● **Instructions for the task**: Below are several records. Retype exactly those lines running from the one with "Getränkekarton [gelb] (441" through the one with "Auto [orange] (199", end lines included, and no others.

● **Data to use**:
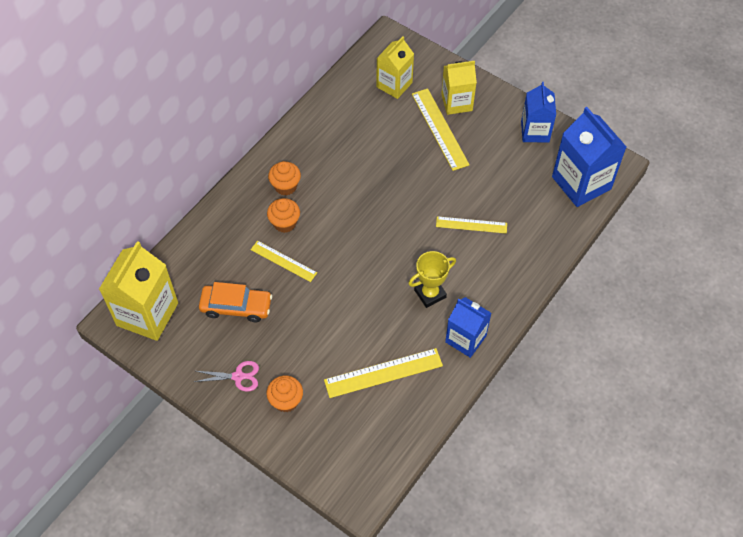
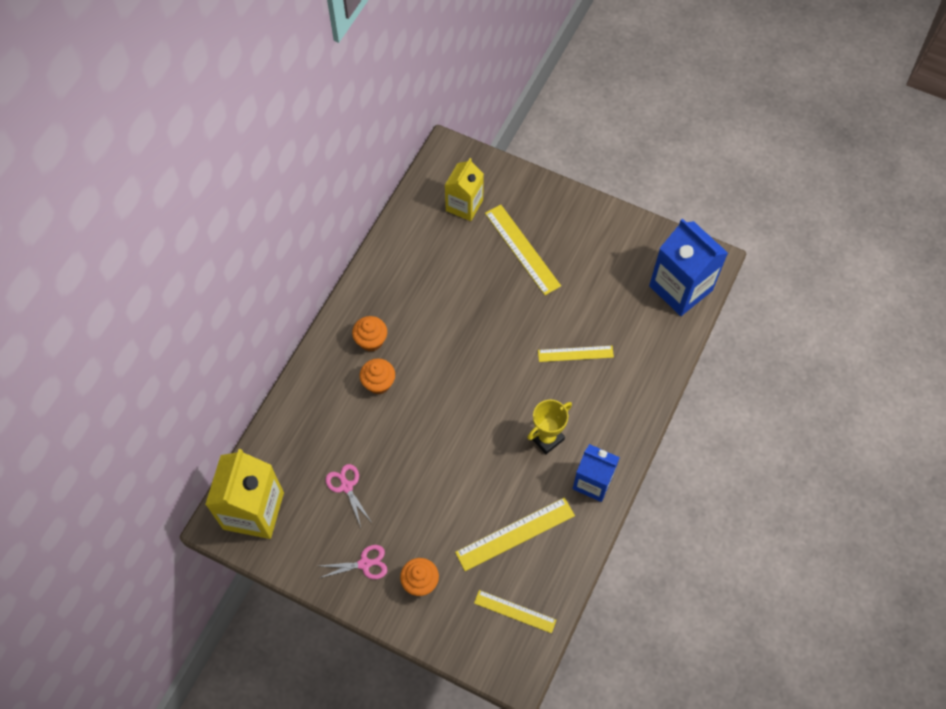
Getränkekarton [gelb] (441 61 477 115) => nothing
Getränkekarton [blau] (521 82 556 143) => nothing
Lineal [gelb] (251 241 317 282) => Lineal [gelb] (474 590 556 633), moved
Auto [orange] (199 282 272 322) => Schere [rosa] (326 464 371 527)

--

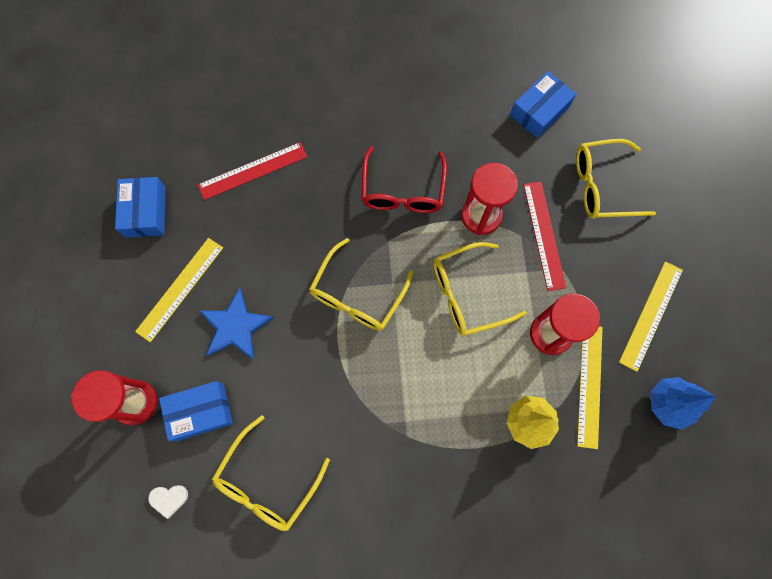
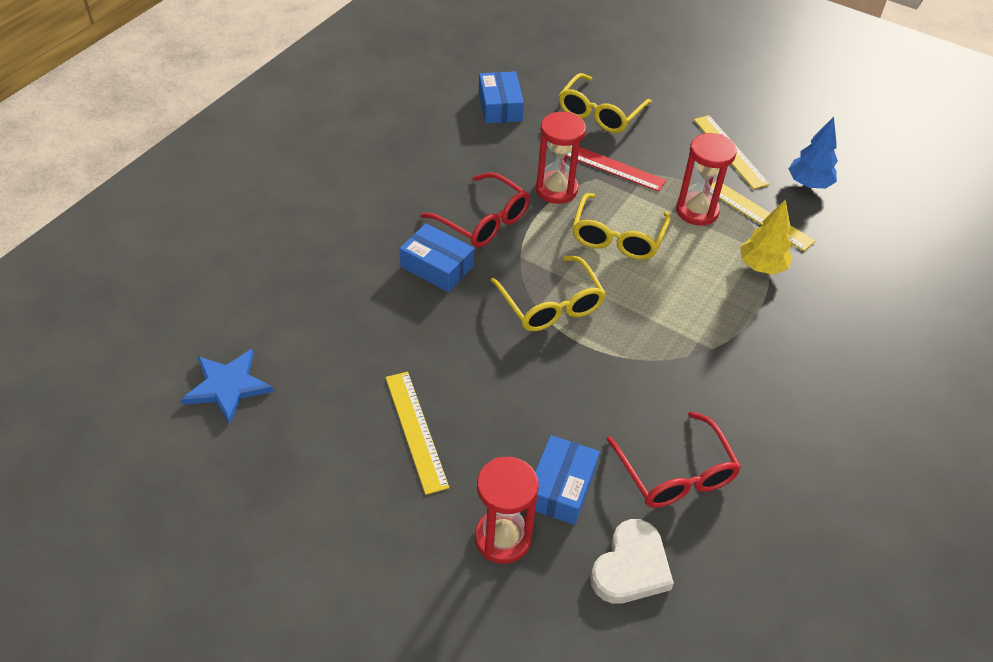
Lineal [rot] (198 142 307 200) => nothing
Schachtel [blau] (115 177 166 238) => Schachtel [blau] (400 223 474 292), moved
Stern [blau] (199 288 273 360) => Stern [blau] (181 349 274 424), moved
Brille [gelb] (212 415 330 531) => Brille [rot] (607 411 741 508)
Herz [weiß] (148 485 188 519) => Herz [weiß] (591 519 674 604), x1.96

● **Response to the task**:
Getränkekarton [gelb] (441 61 477 115) => nothing
Getränkekarton [blau] (521 82 556 143) => nothing
Lineal [gelb] (251 241 317 282) => Lineal [gelb] (474 590 556 633), moved
Auto [orange] (199 282 272 322) => Schere [rosa] (326 464 371 527)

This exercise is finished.